_WRITTEN TASK:_ Transcribe every entry exactly, leaving out any pictures.

_SOURCE DATA:_
• • • •

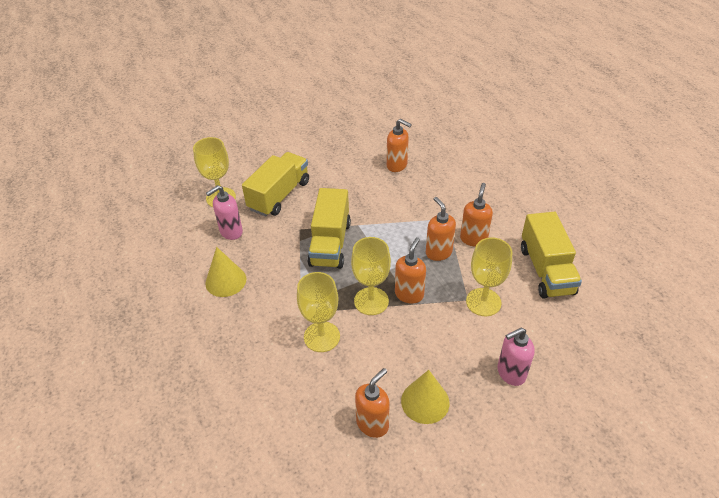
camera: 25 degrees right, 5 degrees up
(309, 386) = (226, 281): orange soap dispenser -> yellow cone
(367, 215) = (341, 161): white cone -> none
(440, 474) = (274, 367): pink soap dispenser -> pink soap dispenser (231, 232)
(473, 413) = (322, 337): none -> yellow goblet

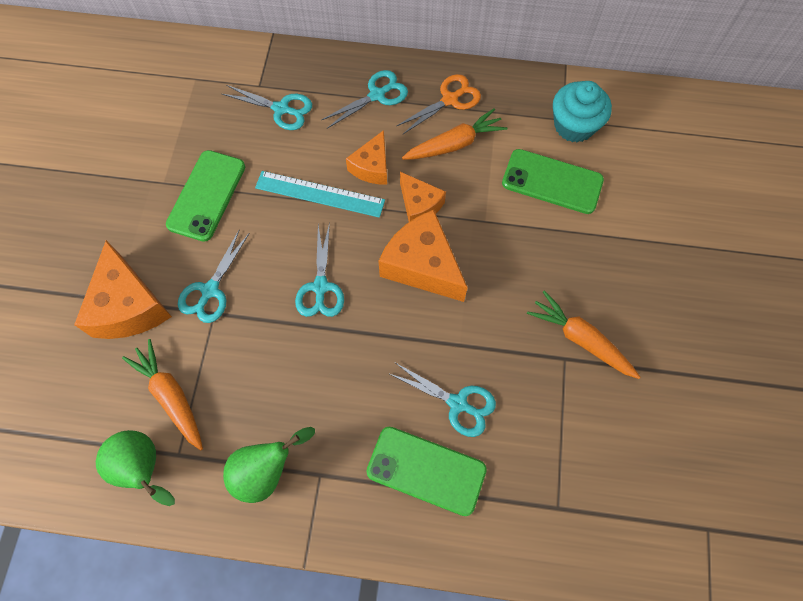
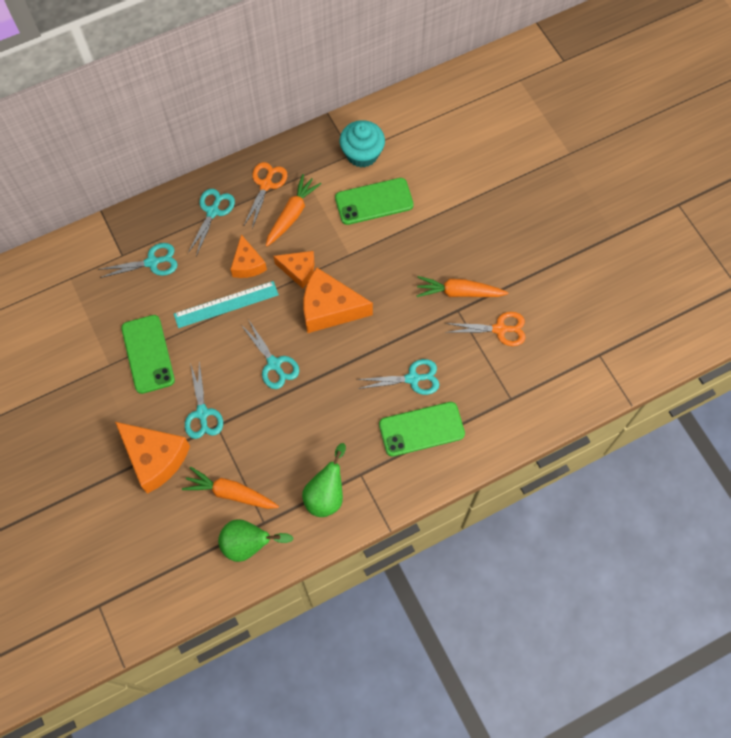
camera: 35 degrees left, 0 degrees up
(601, 414) = (500, 329): none -> orange scissors

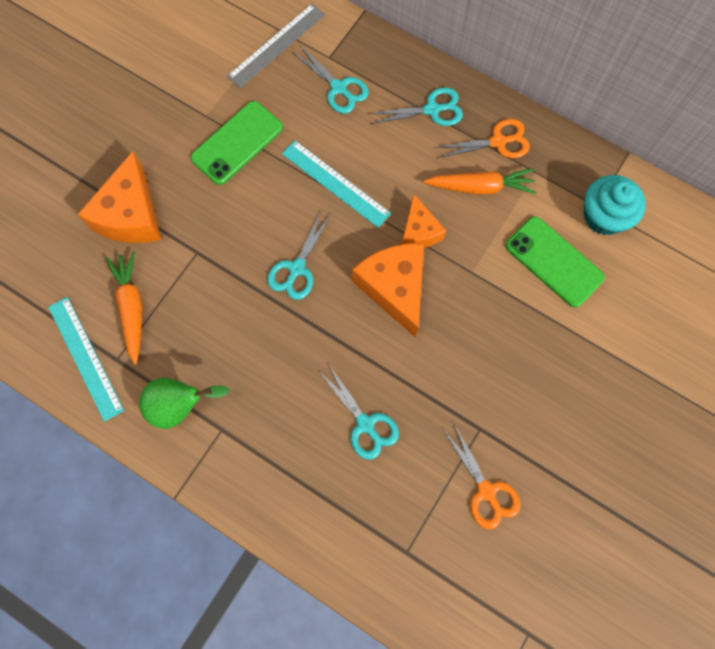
camera: 60 degrees right, 5 degrees up
(86, 285) = (276, 45): none -> grey ruler
(202, 413) = (202, 231): turquoise scissors -> none
(248, 264) = (394, 177): orange cheese -> none
(248, 544) = (85, 358): green pear -> turquoise ruler
(421, 429) = (310, 468): green phone -> none
(459, 292) = (503, 418): orange carrot -> none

• • • •

_EXERCISE OUTPUT:_
camera: 25 degrees right, 5 degrees up
(309, 386) = (226, 281): orange soap dispenser -> yellow cone
(367, 215) = (341, 161): white cone -> none
(440, 474) = (274, 367): pink soap dispenser -> pink soap dispenser (231, 232)
(473, 413) = (322, 337): none -> yellow goblet

camera: 35 degrees left, 0 degrees up
(601, 414) = (500, 329): none -> orange scissors

camera: 60 degrees right, 5 degrees up
(86, 285) = (276, 45): none -> grey ruler
(202, 413) = (202, 231): turquoise scissors -> none
(248, 264) = (394, 177): orange cheese -> none
(248, 544) = (85, 358): green pear -> turquoise ruler
(421, 429) = (310, 468): green phone -> none
(459, 292) = (503, 418): orange carrot -> none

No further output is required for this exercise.